• **Supplied information**:
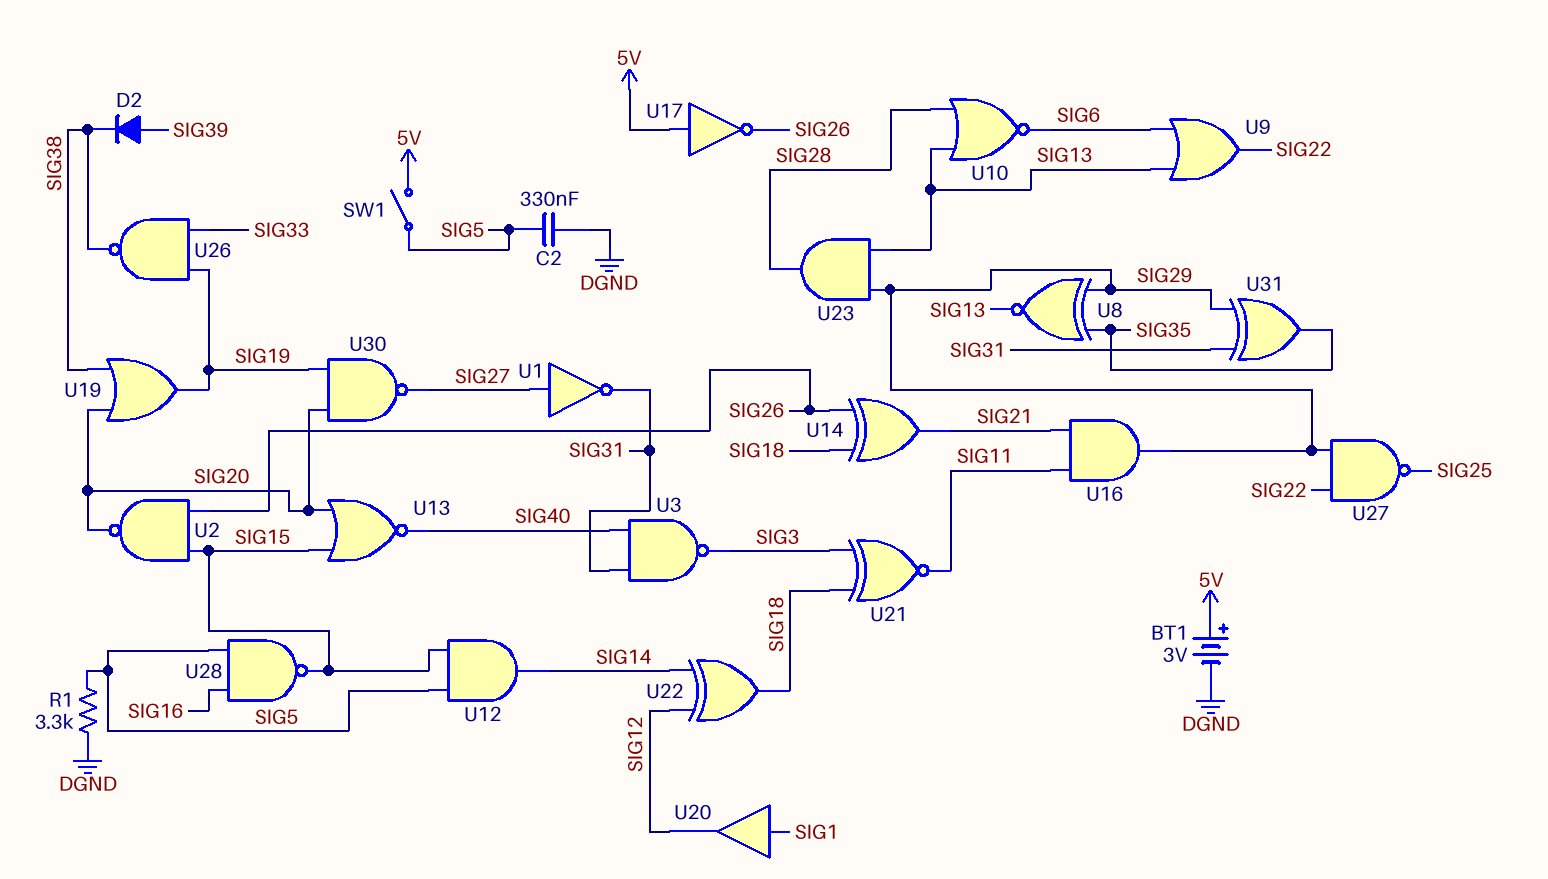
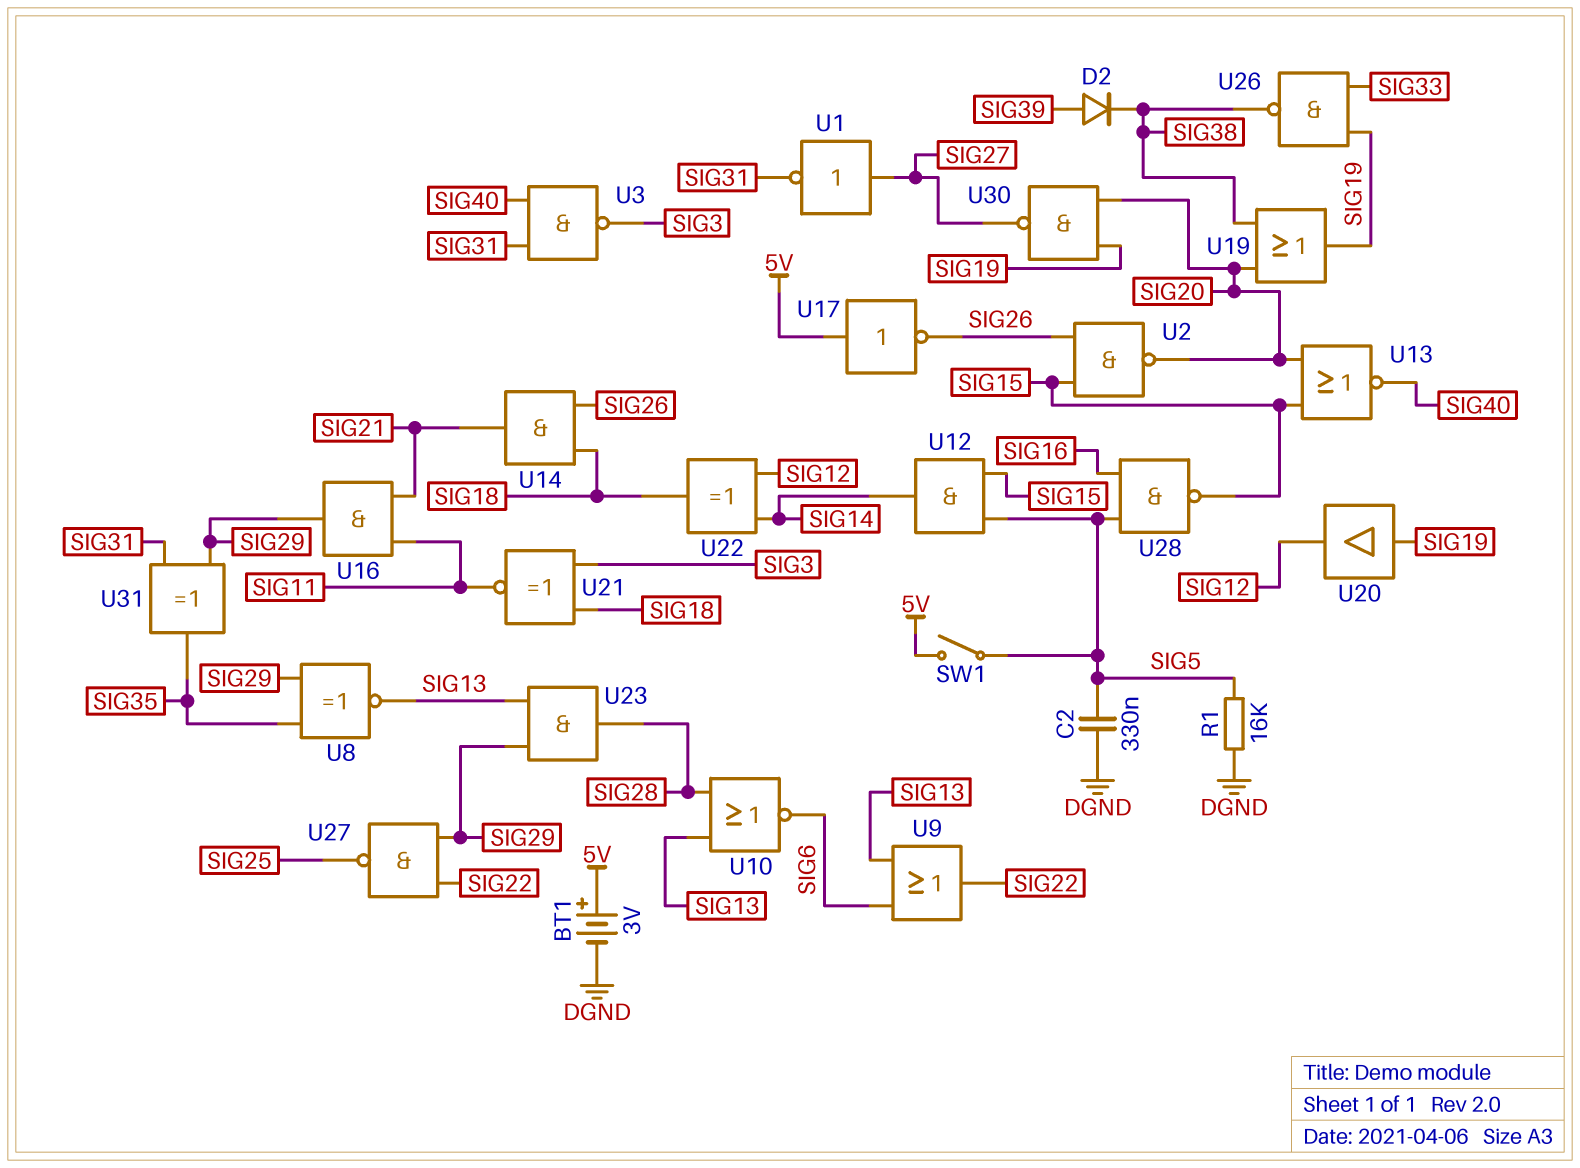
R1: 3.3k (DGND, SIG5) -> 16k (DGND, SIG5)
U14: XOR (in SIG18, in SIG26, out SIG21) -> AND (in SIG18, in SIG26, out SIG21)
U20: buffer (in SIG1, out SIG12) -> buffer (in SIG19, out SIG12)

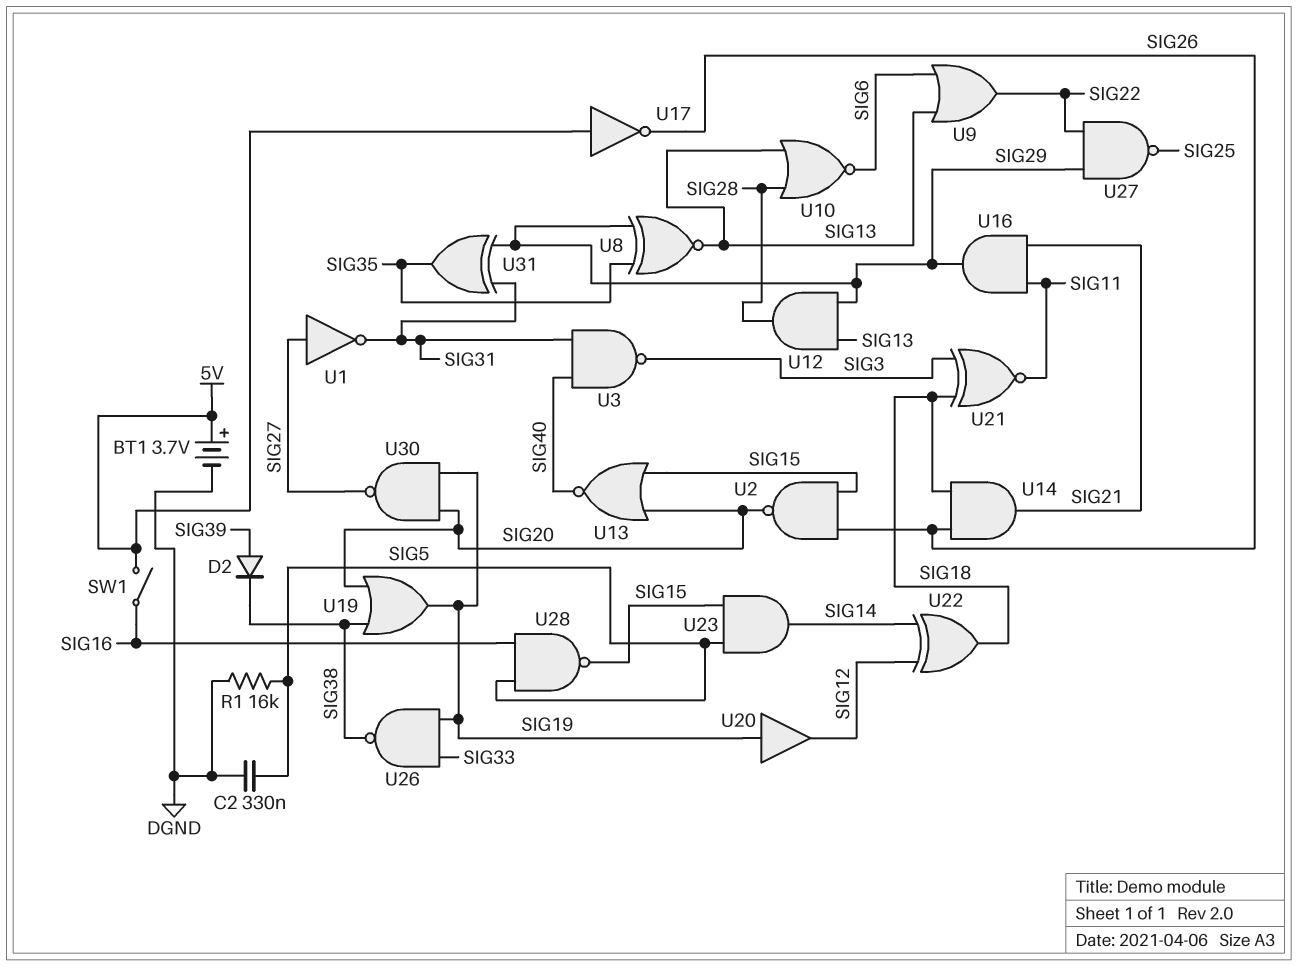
BT1: 3V (plus 5V, minus DGND) -> 3.7V (plus 5V, minus DGND)
SW1: switch (5V, SIG5) -> switch (5V, SIG16)
U12: AND (in SIG5, in SIG15, out SIG14) -> AND (in SIG13, in SIG29, out SIG28)
U23: AND (in SIG13, in SIG29, out SIG28) -> AND (in SIG5, in SIG15, out SIG14)

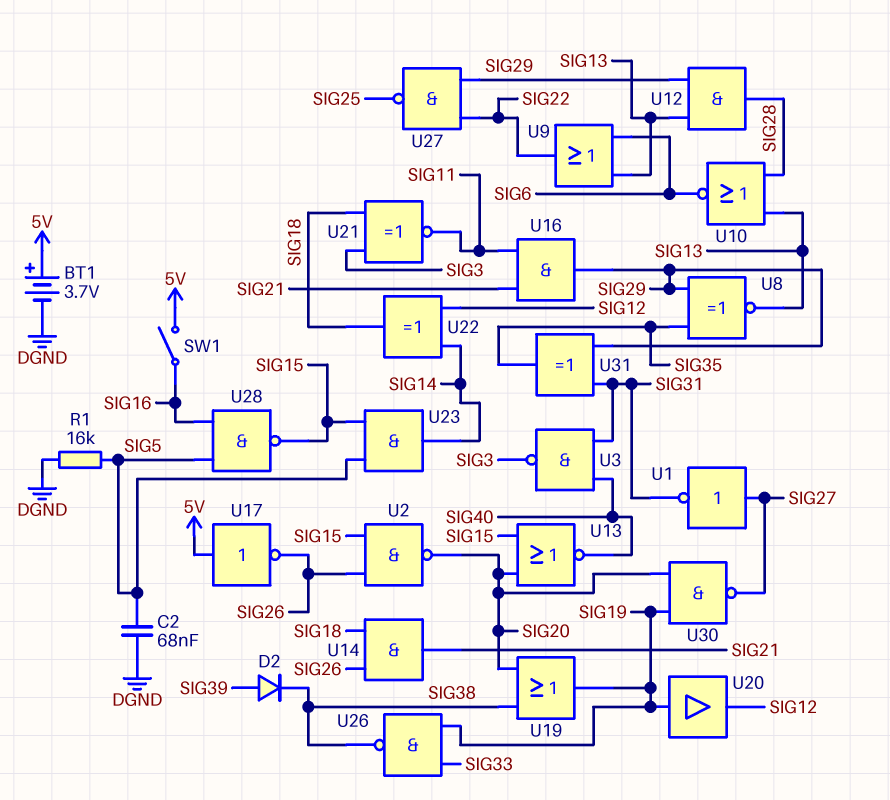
C2: 330nF (DGND, SIG5) -> 68nF (DGND, SIG5)

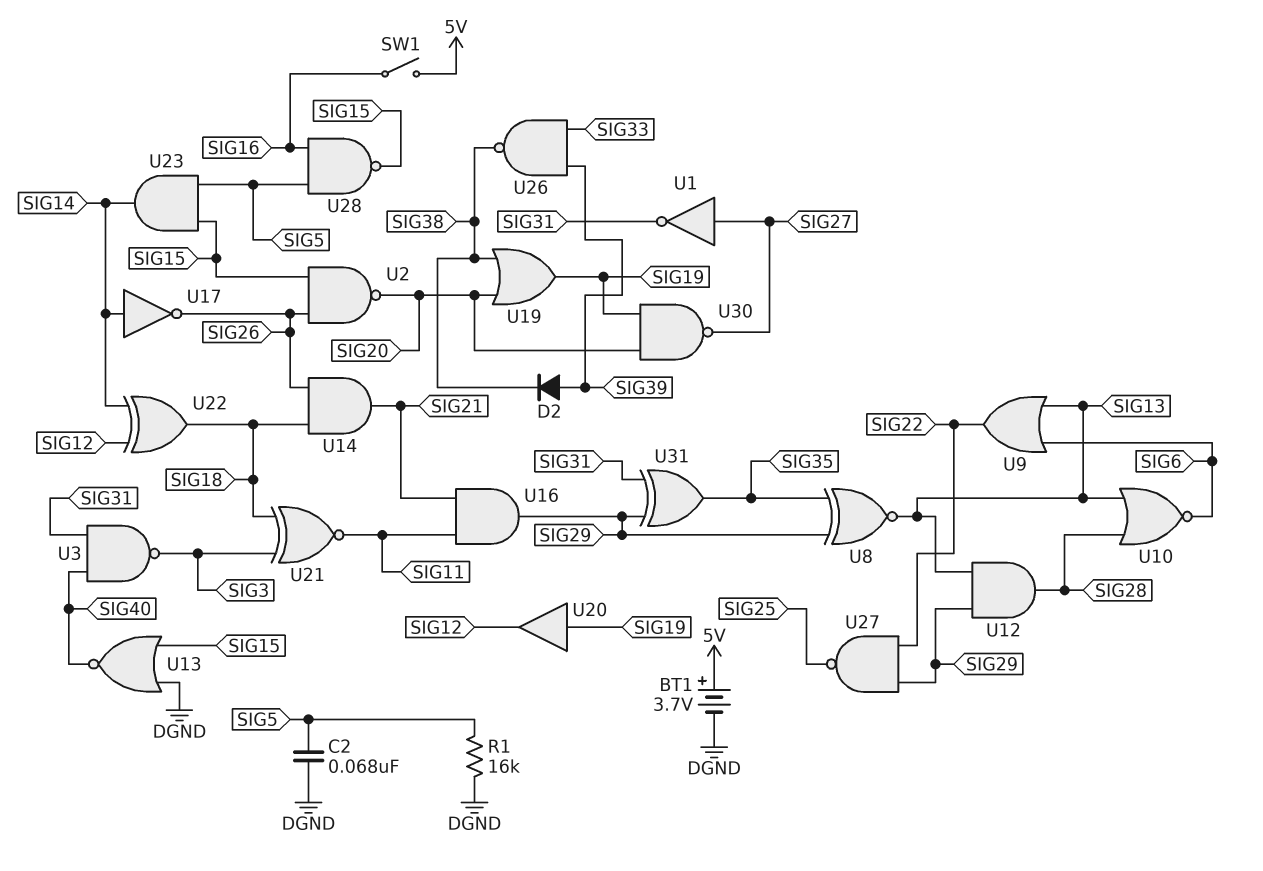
U13: NOR (in SIG15, in SIG20, out SIG40) -> NOR (in DGND, in SIG15, out SIG40)
U17: NOT (in 5V, out SIG26) -> NOT (in SIG14, out SIG26)
U26: NAND (in SIG19, in SIG33, out SIG38) -> NAND (in SIG33, in SIG39, out SIG38)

• **Required work**:
Transcribe all the data word for word; the images stay out.

• **Expected answer**:
R1: 3.3k (DGND, SIG5) -> 16k (DGND, SIG5)
U14: XOR (in SIG18, in SIG26, out SIG21) -> AND (in SIG18, in SIG26, out SIG21)
U20: buffer (in SIG1, out SIG12) -> buffer (in SIG19, out SIG12)

BT1: 3V (plus 5V, minus DGND) -> 3.7V (plus 5V, minus DGND)
SW1: switch (5V, SIG5) -> switch (5V, SIG16)
U12: AND (in SIG5, in SIG15, out SIG14) -> AND (in SIG13, in SIG29, out SIG28)
U23: AND (in SIG13, in SIG29, out SIG28) -> AND (in SIG5, in SIG15, out SIG14)

C2: 330nF (DGND, SIG5) -> 68nF (DGND, SIG5)

U13: NOR (in SIG15, in SIG20, out SIG40) -> NOR (in DGND, in SIG15, out SIG40)
U17: NOT (in 5V, out SIG26) -> NOT (in SIG14, out SIG26)
U26: NAND (in SIG19, in SIG33, out SIG38) -> NAND (in SIG33, in SIG39, out SIG38)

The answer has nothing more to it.